## Activity
Would you output the entries below only from the line containing "(548, 156) = (445, 124): brown" through the line containing "(275, 327) = (269, 172): orange egg -> none", exactly as they stand and with both ends included?

## Scene change data
§
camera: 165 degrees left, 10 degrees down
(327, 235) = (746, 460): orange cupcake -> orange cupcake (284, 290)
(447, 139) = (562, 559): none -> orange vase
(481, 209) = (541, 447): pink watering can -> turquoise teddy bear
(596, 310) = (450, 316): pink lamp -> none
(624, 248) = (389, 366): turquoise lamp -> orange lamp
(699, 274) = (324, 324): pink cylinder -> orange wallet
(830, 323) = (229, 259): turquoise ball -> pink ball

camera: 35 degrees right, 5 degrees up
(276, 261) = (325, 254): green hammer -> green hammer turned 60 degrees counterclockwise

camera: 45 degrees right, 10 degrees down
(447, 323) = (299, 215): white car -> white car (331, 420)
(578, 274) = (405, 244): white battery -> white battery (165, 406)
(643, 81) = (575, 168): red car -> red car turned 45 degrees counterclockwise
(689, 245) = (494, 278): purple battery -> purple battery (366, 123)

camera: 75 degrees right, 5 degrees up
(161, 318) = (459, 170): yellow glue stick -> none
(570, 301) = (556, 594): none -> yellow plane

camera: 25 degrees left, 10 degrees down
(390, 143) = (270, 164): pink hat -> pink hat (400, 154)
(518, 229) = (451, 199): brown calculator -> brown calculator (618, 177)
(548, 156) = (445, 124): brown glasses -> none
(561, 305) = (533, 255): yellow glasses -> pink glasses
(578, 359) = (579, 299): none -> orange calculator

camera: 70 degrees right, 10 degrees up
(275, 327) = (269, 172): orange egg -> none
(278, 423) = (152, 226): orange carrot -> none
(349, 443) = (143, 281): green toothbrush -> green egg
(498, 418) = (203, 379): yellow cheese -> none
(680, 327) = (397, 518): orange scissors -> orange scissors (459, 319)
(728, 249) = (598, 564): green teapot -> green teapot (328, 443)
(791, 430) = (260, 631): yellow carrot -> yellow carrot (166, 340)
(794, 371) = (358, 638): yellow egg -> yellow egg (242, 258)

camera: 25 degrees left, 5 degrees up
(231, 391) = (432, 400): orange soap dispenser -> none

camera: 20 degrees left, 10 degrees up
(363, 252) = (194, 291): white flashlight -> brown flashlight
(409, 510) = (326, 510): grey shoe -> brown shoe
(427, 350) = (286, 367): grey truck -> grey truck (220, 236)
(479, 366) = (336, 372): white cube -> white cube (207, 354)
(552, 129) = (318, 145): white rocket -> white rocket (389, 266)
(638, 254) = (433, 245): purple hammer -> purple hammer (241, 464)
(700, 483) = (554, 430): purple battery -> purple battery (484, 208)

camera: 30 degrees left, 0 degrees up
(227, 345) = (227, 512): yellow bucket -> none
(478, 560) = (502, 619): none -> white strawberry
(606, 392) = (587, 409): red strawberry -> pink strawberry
§
## Task solution
(548, 156) = (445, 124): brown glasses -> none
(561, 305) = (533, 255): yellow glasses -> pink glasses
(578, 359) = (579, 299): none -> orange calculator

camera: 70 degrees right, 10 degrees up
(275, 327) = (269, 172): orange egg -> none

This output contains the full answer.